_YOUR OBJECTIVE_. For every line in the material, print that line exactly.

_THE INPUT_.
—————
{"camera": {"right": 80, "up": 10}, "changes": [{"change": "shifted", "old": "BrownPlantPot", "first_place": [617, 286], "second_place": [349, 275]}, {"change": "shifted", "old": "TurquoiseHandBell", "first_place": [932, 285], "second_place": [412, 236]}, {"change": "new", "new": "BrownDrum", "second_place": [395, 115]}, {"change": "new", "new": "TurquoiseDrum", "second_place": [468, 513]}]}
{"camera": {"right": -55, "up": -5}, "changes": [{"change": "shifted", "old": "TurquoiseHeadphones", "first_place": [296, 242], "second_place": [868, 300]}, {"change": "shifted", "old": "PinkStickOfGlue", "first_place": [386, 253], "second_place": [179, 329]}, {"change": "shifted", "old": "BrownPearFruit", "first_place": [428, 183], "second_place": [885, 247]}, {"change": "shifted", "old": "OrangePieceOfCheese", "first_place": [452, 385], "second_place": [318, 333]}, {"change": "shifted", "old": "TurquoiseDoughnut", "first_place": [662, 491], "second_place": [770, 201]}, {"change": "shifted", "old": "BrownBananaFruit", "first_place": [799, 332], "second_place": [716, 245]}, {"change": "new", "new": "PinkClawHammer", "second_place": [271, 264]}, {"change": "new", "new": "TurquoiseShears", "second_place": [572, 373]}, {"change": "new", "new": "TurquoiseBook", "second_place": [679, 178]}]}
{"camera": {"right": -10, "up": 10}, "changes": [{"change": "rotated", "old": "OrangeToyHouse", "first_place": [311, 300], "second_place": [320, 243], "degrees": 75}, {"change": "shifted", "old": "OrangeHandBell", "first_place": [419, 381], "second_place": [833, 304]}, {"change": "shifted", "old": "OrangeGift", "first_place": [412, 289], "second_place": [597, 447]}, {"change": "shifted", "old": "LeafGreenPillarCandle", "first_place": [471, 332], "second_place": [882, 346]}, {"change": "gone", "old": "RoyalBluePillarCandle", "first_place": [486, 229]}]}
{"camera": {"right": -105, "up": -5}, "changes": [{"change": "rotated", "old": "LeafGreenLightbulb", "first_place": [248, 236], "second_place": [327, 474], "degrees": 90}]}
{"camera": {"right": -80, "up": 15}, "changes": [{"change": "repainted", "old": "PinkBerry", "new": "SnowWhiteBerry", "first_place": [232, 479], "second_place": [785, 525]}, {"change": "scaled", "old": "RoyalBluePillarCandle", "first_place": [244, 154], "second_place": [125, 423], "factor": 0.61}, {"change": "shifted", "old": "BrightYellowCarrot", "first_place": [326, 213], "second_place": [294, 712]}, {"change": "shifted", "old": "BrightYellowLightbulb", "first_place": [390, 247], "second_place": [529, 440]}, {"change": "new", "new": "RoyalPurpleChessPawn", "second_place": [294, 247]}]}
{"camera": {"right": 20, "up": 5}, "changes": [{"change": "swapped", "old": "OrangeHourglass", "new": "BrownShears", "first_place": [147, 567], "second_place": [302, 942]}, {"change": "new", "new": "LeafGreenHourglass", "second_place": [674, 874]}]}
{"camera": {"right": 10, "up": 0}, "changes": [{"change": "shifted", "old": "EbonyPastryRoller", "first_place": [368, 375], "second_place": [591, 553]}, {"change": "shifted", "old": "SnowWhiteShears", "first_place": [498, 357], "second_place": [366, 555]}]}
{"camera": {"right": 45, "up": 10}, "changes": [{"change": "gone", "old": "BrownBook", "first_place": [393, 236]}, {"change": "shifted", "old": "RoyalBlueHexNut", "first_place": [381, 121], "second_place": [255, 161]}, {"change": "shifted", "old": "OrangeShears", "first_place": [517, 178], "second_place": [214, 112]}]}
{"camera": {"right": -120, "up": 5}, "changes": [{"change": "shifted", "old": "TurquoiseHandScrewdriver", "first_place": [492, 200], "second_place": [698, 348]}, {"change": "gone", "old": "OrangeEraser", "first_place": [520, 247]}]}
—————
_SOLUTION TO THE EXERCISE_.
{"camera": {"right": 80, "up": 10}, "changes": [{"change": "shifted", "old": "BrownPlantPot", "first_place": [617, 286], "second_place": [349, 275]}, {"change": "shifted", "old": "TurquoiseHandBell", "first_place": [932, 285], "second_place": [412, 236]}, {"change": "new", "new": "BrownDrum", "second_place": [395, 115]}, {"change": "new", "new": "TurquoiseDrum", "second_place": [468, 513]}]}
{"camera": {"right": -55, "up": -5}, "changes": [{"change": "shifted", "old": "TurquoiseHeadphones", "first_place": [296, 242], "second_place": [868, 300]}, {"change": "shifted", "old": "PinkStickOfGlue", "first_place": [386, 253], "second_place": [179, 329]}, {"change": "shifted", "old": "BrownPearFruit", "first_place": [428, 183], "second_place": [885, 247]}, {"change": "shifted", "old": "OrangePieceOfCheese", "first_place": [452, 385], "second_place": [318, 333]}, {"change": "shifted", "old": "TurquoiseDoughnut", "first_place": [662, 491], "second_place": [770, 201]}, {"change": "shifted", "old": "BrownBananaFruit", "first_place": [799, 332], "second_place": [716, 245]}, {"change": "new", "new": "PinkClawHammer", "second_place": [271, 264]}, {"change": "new", "new": "TurquoiseShears", "second_place": [572, 373]}, {"change": "new", "new": "TurquoiseBook", "second_place": [679, 178]}]}
{"camera": {"right": -10, "up": 10}, "changes": [{"change": "rotated", "old": "OrangeToyHouse", "first_place": [311, 300], "second_place": [320, 243], "degrees": 75}, {"change": "shifted", "old": "OrangeHandBell", "first_place": [419, 381], "second_place": [833, 304]}, {"change": "shifted", "old": "OrangeGift", "first_place": [412, 289], "second_place": [597, 447]}, {"change": "shifted", "old": "LeafGreenPillarCandle", "first_place": [471, 332], "second_place": [882, 346]}, {"change": "gone", "old": "RoyalBluePillarCandle", "first_place": [486, 229]}]}
{"camera": {"right": -105, "up": -5}, "changes": [{"change": "rotated", "old": "LeafGreenLightbulb", "first_place": [248, 236], "second_place": [327, 474], "degrees": 90}]}
{"camera": {"right": -80, "up": 15}, "changes": [{"change": "repainted", "old": "PinkBerry", "new": "SnowWhiteBerry", "first_place": [232, 479], "second_place": [785, 525]}, {"change": "scaled", "old": "RoyalBluePillarCandle", "first_place": [244, 154], "second_place": [125, 423], "factor": 0.61}, {"change": "shifted", "old": "BrightYellowCarrot", "first_place": [326, 213], "second_place": [294, 712]}, {"change": "shifted", "old": "BrightYellowLightbulb", "first_place": [390, 247], "second_place": [529, 440]}, {"change": "new", "new": "RoyalPurpleChessPawn", "second_place": [294, 247]}]}
{"camera": {"right": 20, "up": 5}, "changes": [{"change": "swapped", "old": "OrangeHourglass", "new": "BrownShears", "first_place": [147, 567], "second_place": [302, 942]}, {"change": "new", "new": "LeafGreenHourglass", "second_place": [674, 874]}]}
{"camera": {"right": 10, "up": 0}, "changes": [{"change": "shifted", "old": "EbonyPastryRoller", "first_place": [368, 375], "second_place": [591, 553]}, {"change": "shifted", "old": "SnowWhiteShears", "first_place": [498, 357], "second_place": [366, 555]}]}
{"camera": {"right": 45, "up": 10}, "changes": [{"change": "gone", "old": "BrownBook", "first_place": [393, 236]}, {"change": "shifted", "old": "RoyalBlueHexNut", "first_place": [381, 121], "second_place": [255, 161]}, {"change": "shifted", "old": "OrangeShears", "first_place": [517, 178], "second_place": [214, 112]}]}
{"camera": {"right": -120, "up": 5}, "changes": [{"change": "shifted", "old": "TurquoiseHandScrewdriver", "first_place": [492, 200], "second_place": [698, 348]}, {"change": "gone", "old": "OrangeEraser", "first_place": [520, 247]}]}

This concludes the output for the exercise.